▸ **The input**:
☆ ☆ ☆ ☆

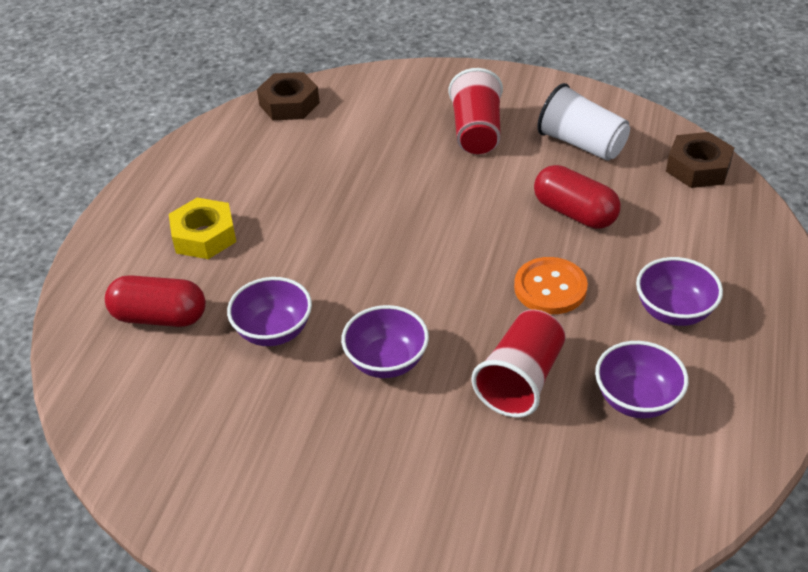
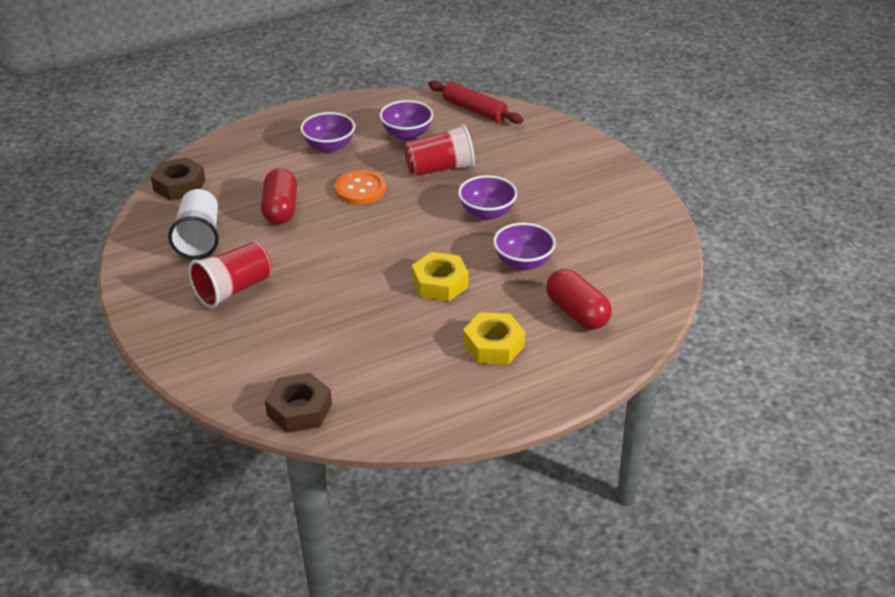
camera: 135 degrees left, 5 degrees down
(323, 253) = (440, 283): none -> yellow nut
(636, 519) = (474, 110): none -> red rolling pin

☆ ☆ ☆ ☆

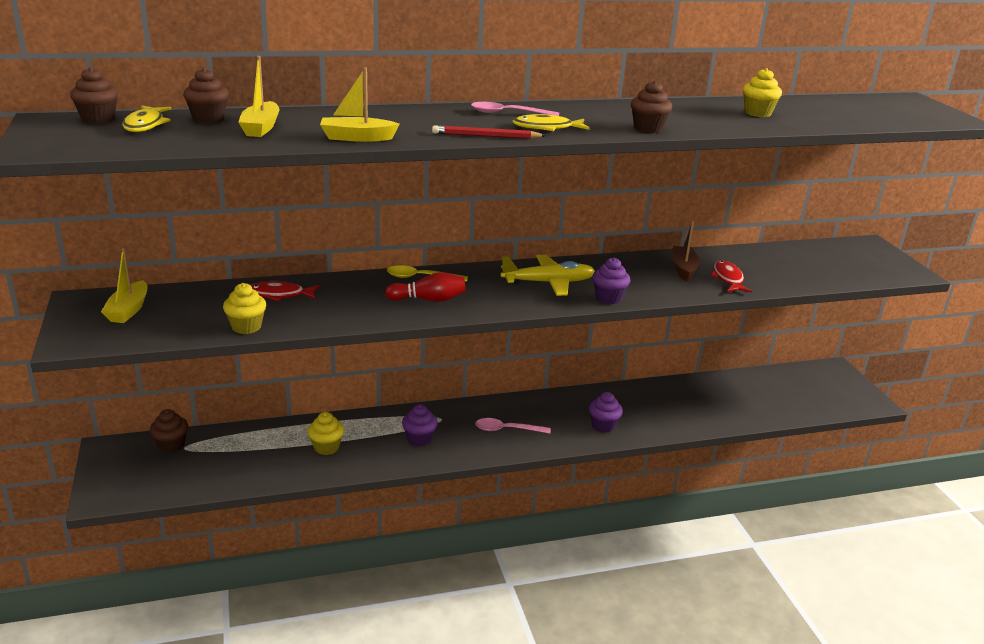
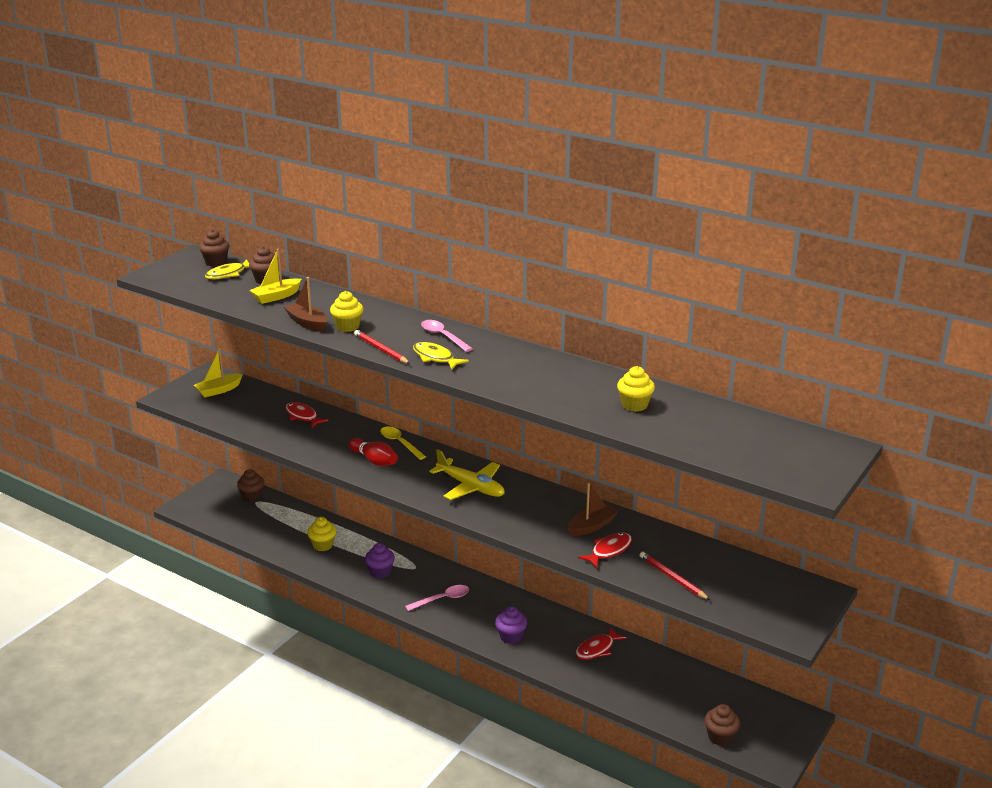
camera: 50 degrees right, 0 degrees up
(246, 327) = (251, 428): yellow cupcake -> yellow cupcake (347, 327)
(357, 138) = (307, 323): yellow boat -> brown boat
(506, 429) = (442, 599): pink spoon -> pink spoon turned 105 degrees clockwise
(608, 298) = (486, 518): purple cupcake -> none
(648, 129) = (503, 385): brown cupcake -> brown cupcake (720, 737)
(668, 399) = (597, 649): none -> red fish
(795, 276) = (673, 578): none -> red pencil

☆ ☆ ☆ ☆

If a line in the material contains the word "brown", copy that line.

▸ **Result below**:
(357, 138) = (307, 323): yellow boat -> brown boat
(648, 129) = (503, 385): brown cupcake -> brown cupcake (720, 737)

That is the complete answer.